▸ WHAT IS BEING ASKED: Go to the line with "orange 1x2 brick [235,240,280,333] -> none" in the records below, then output it and each following line exactly, up to and including the line with "purple 1x2 plate [427,279,484,387]". Skip pictures and add nothing.

========================================

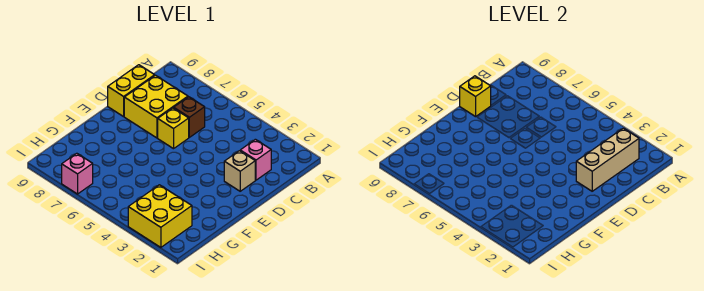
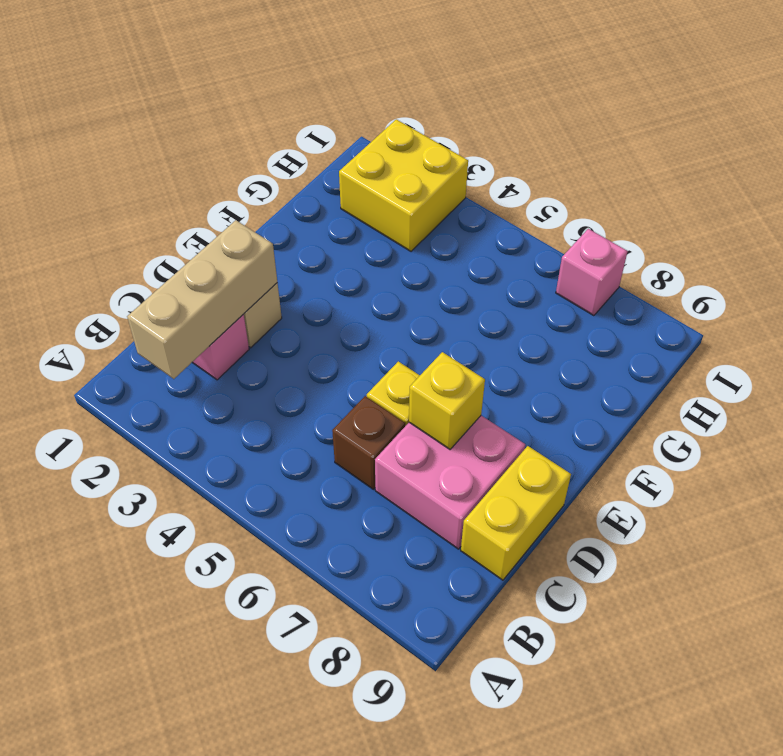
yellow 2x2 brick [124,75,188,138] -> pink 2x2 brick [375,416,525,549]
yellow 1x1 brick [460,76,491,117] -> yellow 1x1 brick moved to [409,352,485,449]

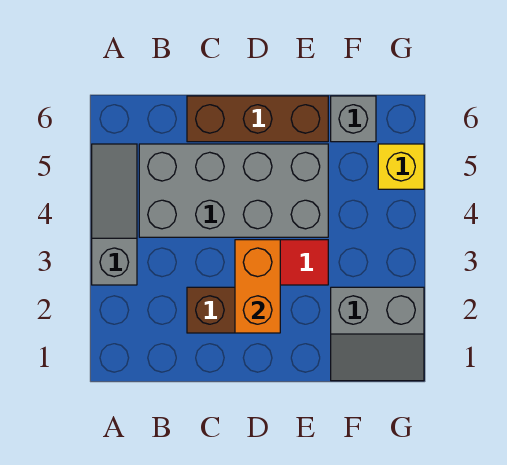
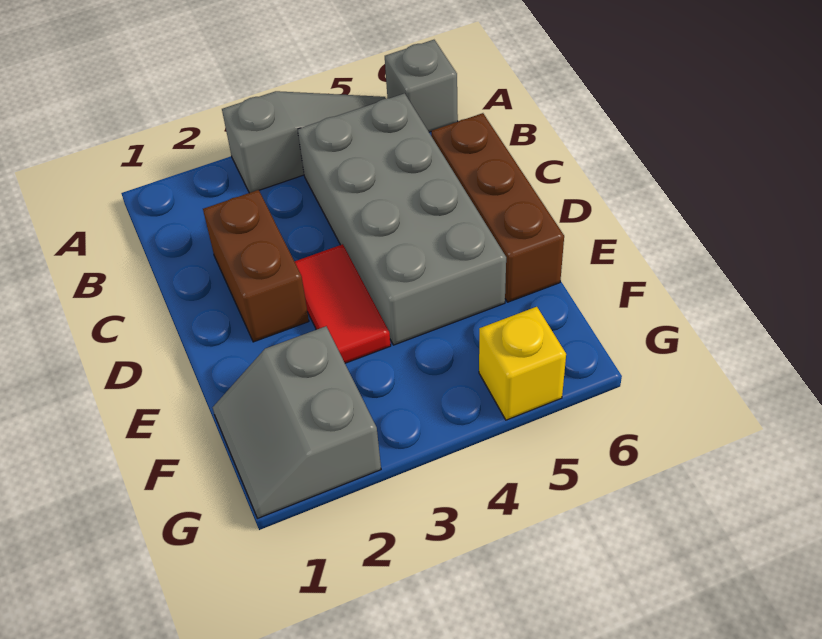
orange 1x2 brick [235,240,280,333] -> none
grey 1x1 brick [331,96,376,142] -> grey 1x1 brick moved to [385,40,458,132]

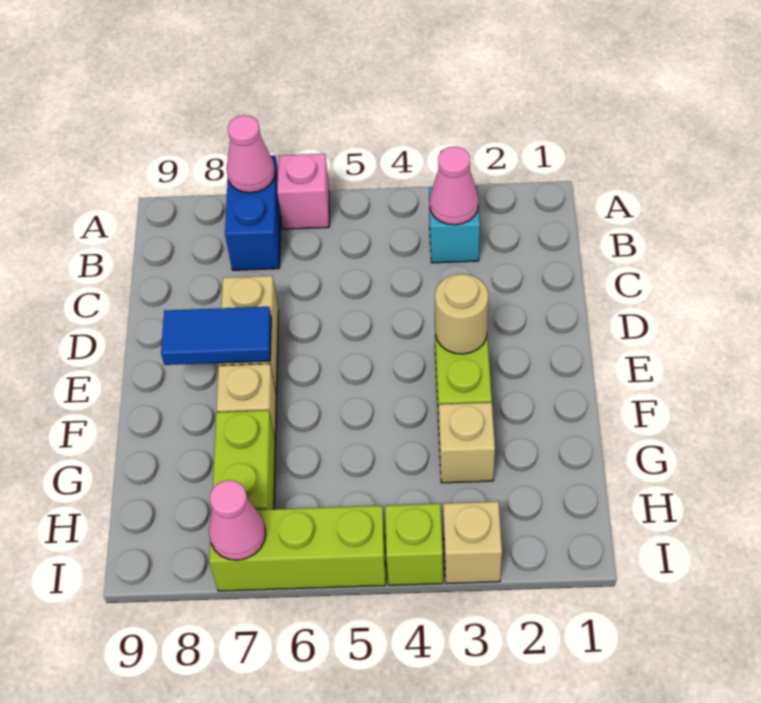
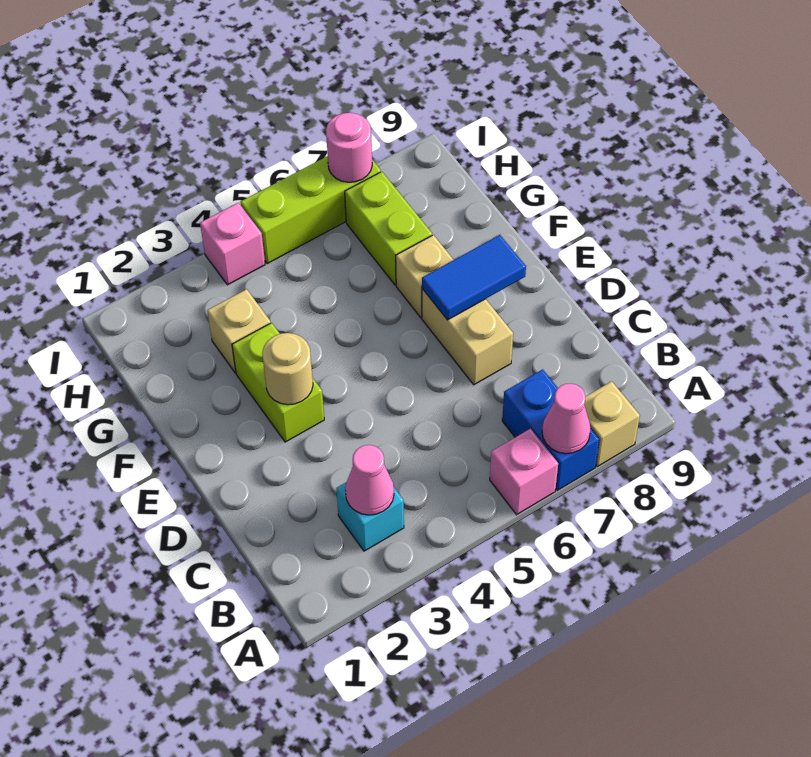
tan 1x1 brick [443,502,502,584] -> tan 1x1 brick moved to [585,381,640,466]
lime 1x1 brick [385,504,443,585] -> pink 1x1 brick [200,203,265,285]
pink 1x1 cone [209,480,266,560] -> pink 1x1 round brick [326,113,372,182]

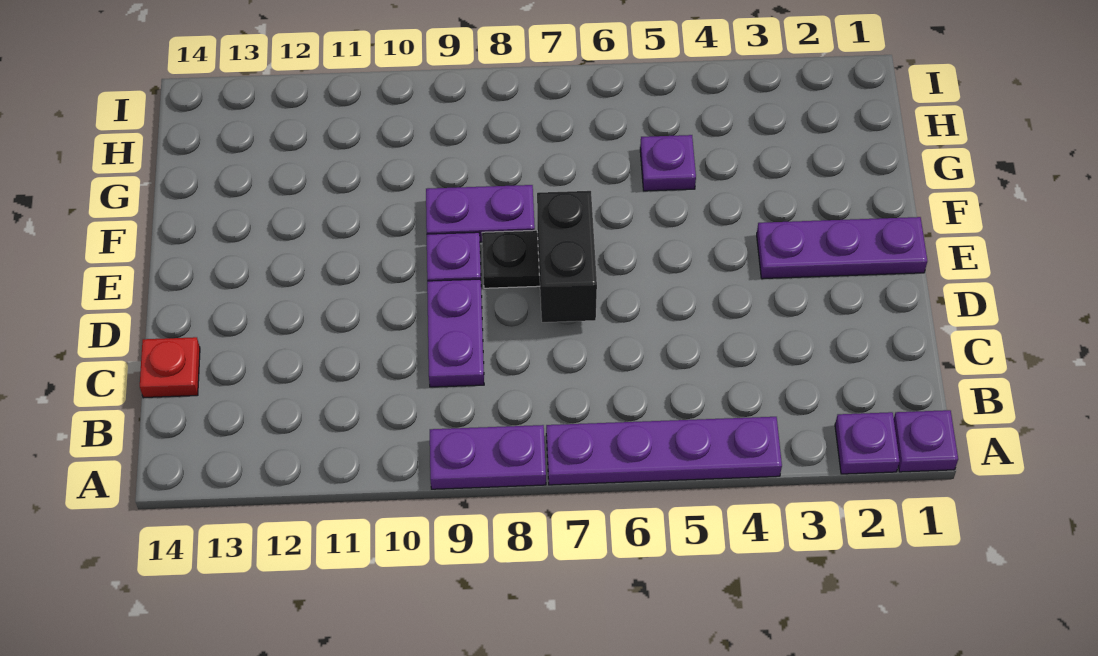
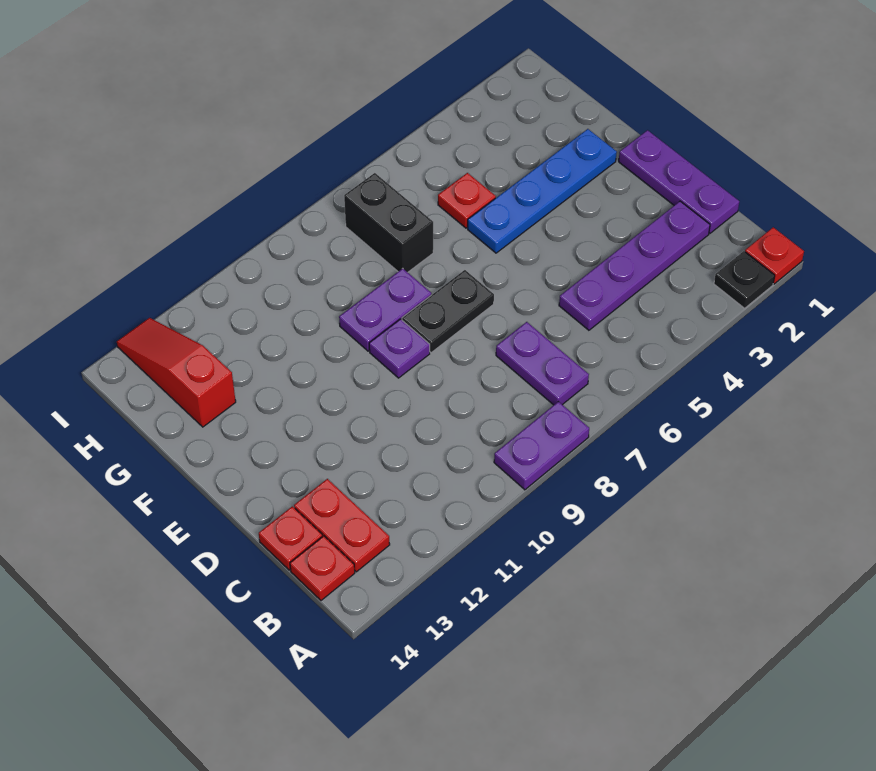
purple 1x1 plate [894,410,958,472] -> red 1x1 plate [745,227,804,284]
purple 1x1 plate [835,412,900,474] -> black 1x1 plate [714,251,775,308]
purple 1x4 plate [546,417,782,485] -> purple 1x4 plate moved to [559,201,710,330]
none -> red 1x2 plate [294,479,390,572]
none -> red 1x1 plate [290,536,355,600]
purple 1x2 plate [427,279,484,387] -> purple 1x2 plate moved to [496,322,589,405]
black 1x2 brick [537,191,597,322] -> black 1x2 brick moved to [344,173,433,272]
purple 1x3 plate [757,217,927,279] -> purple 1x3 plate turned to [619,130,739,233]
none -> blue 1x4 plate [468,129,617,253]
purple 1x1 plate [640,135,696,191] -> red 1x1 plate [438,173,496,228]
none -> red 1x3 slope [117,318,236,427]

========================================

▸ FINAL ANSWER:
orange 1x2 brick [235,240,280,333] -> none
grey 1x1 brick [331,96,376,142] -> grey 1x1 brick moved to [385,40,458,132]

tan 1x1 brick [443,502,502,584] -> tan 1x1 brick moved to [585,381,640,466]
lime 1x1 brick [385,504,443,585] -> pink 1x1 brick [200,203,265,285]
pink 1x1 cone [209,480,266,560] -> pink 1x1 round brick [326,113,372,182]

purple 1x1 plate [894,410,958,472] -> red 1x1 plate [745,227,804,284]
purple 1x1 plate [835,412,900,474] -> black 1x1 plate [714,251,775,308]
purple 1x4 plate [546,417,782,485] -> purple 1x4 plate moved to [559,201,710,330]
none -> red 1x2 plate [294,479,390,572]
none -> red 1x1 plate [290,536,355,600]
purple 1x2 plate [427,279,484,387] -> purple 1x2 plate moved to [496,322,589,405]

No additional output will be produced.